● TASK ITEM: In the listing below, locate the lines that hold "orange" and copy them.

● ENTRIES SUPPLIED:
Segment Open
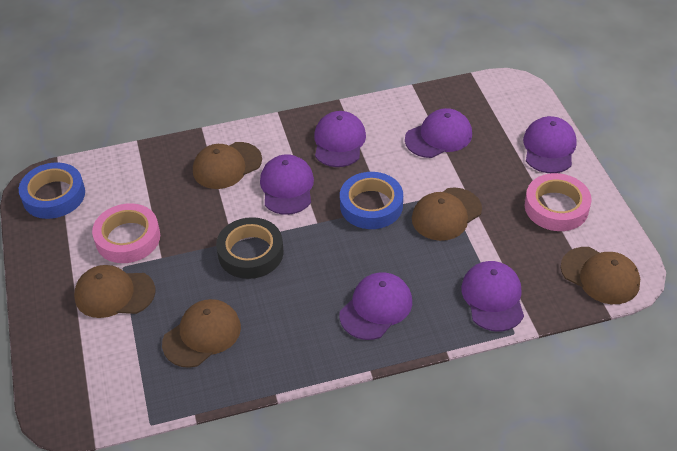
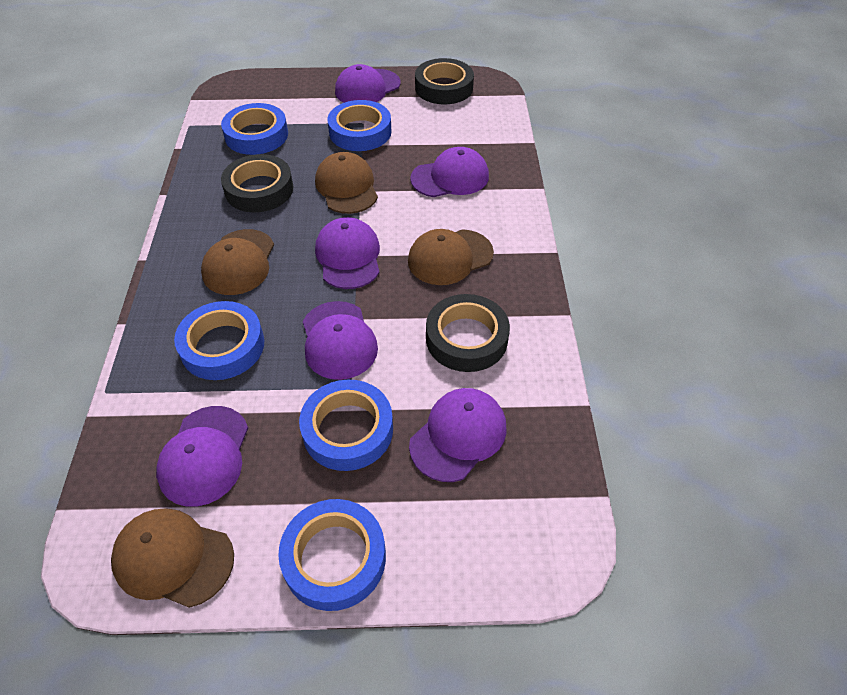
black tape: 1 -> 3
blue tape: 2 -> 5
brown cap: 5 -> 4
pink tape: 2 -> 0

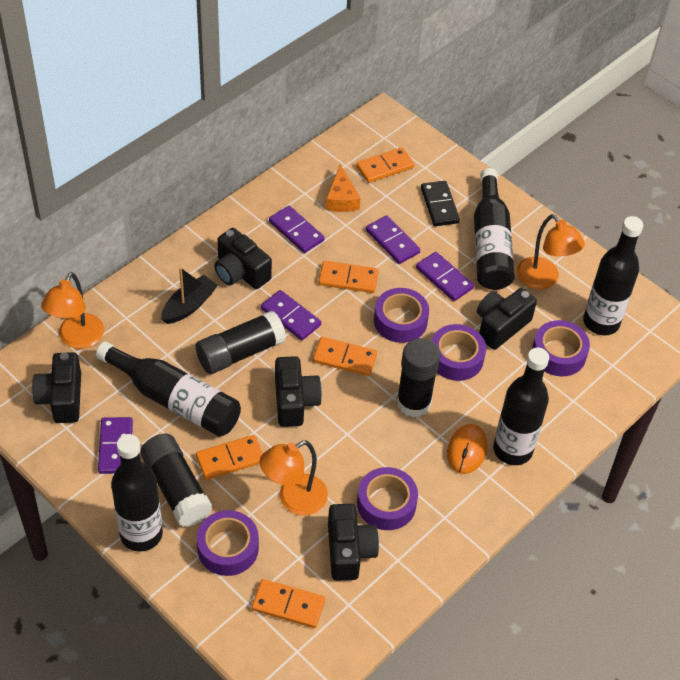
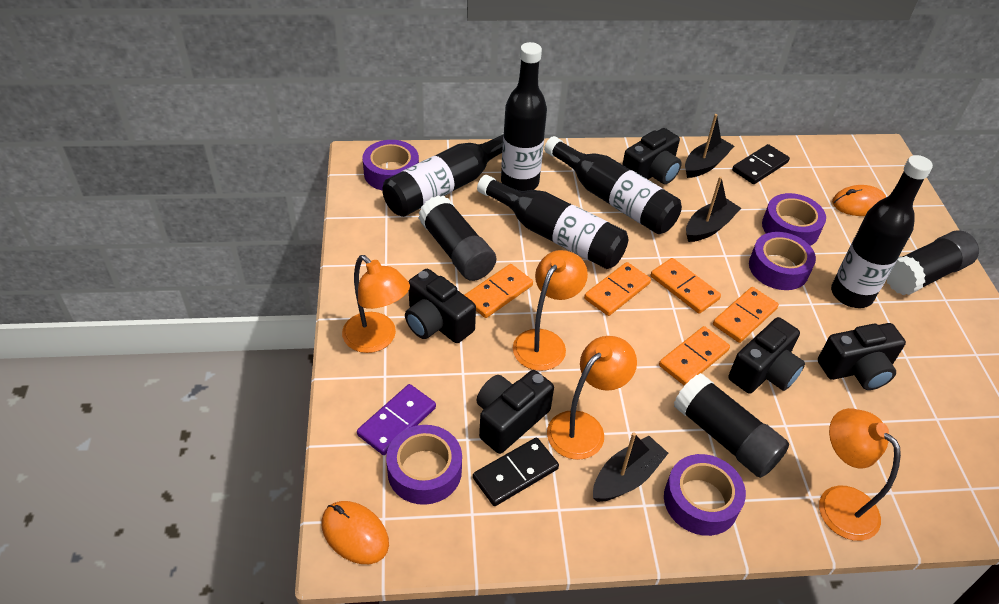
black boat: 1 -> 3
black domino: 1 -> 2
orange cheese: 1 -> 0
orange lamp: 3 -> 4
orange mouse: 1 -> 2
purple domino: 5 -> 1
Segment Closed
● EXERCISE SOLUTION:
orange cheese: 1 -> 0
orange lamp: 3 -> 4
orange mouse: 1 -> 2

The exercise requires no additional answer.